(Records for processing Opens)

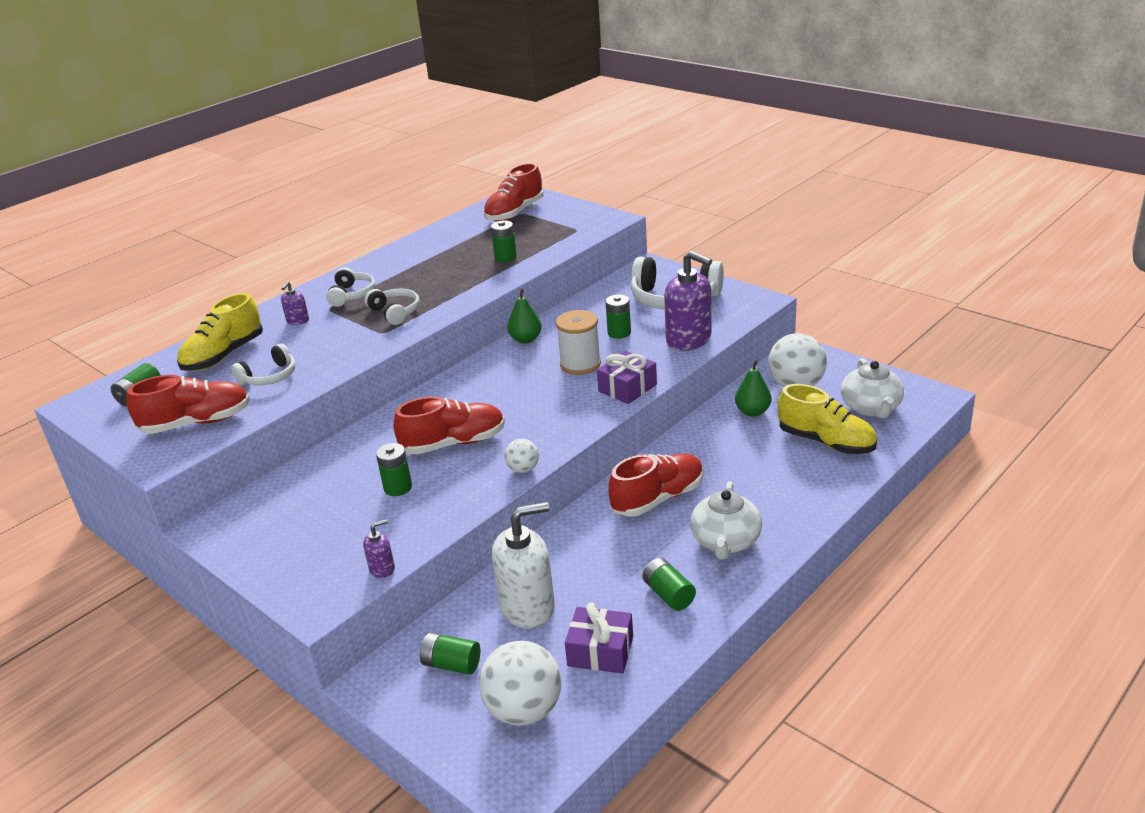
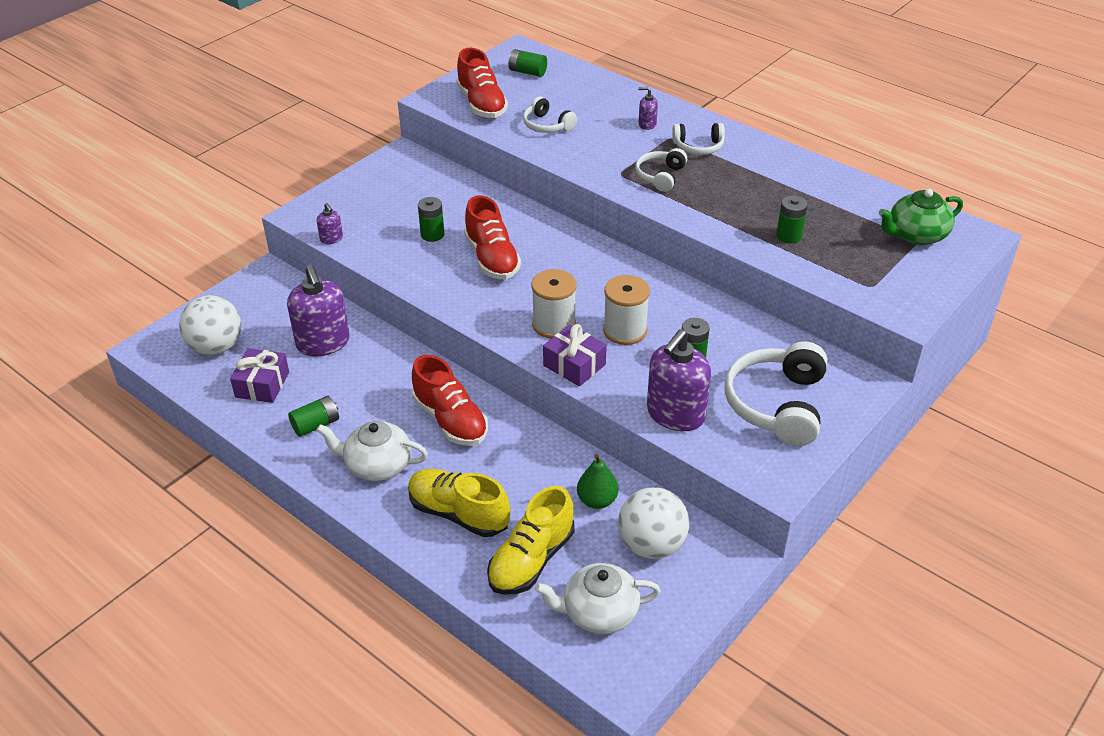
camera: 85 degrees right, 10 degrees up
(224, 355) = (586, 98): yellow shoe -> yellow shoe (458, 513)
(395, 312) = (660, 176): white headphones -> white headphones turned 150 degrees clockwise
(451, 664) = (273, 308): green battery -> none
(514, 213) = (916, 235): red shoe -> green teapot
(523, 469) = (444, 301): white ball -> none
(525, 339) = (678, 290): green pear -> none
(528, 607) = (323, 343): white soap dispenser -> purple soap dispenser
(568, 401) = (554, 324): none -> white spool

(Records for processing Closes)
(Records for processing Opens)

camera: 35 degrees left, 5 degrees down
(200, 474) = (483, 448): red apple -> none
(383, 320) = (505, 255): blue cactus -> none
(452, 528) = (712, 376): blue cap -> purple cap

(Records for processing Closes)
(Records for processing Opens)

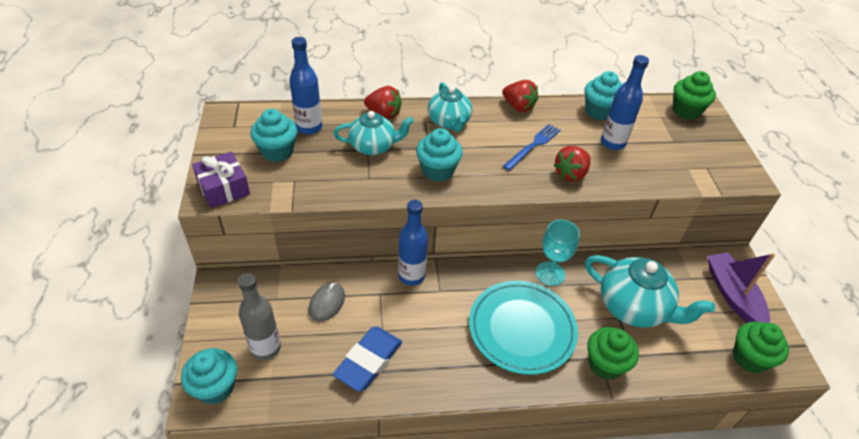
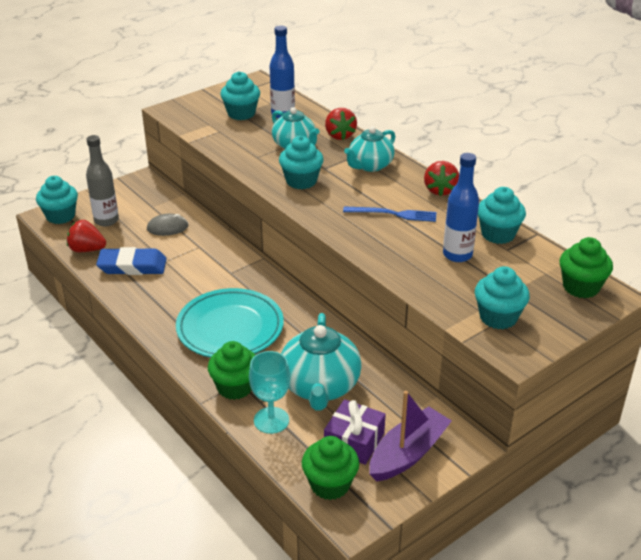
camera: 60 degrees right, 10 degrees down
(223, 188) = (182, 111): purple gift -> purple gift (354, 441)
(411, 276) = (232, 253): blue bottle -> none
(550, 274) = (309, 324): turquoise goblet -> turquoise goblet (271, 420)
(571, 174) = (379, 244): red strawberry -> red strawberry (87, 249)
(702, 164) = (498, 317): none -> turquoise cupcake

(Records for processing Closes)

* Your assignment: Reproduce exactly the section above that begins at the line containing "(525, 339) = (678, 290): green pear -> none" and ends at the line containing "(568, 401) = (554, 324): none -> white spool", leaving out all other lines.

* Response below:
(525, 339) = (678, 290): green pear -> none
(528, 607) = (323, 343): white soap dispenser -> purple soap dispenser
(568, 401) = (554, 324): none -> white spool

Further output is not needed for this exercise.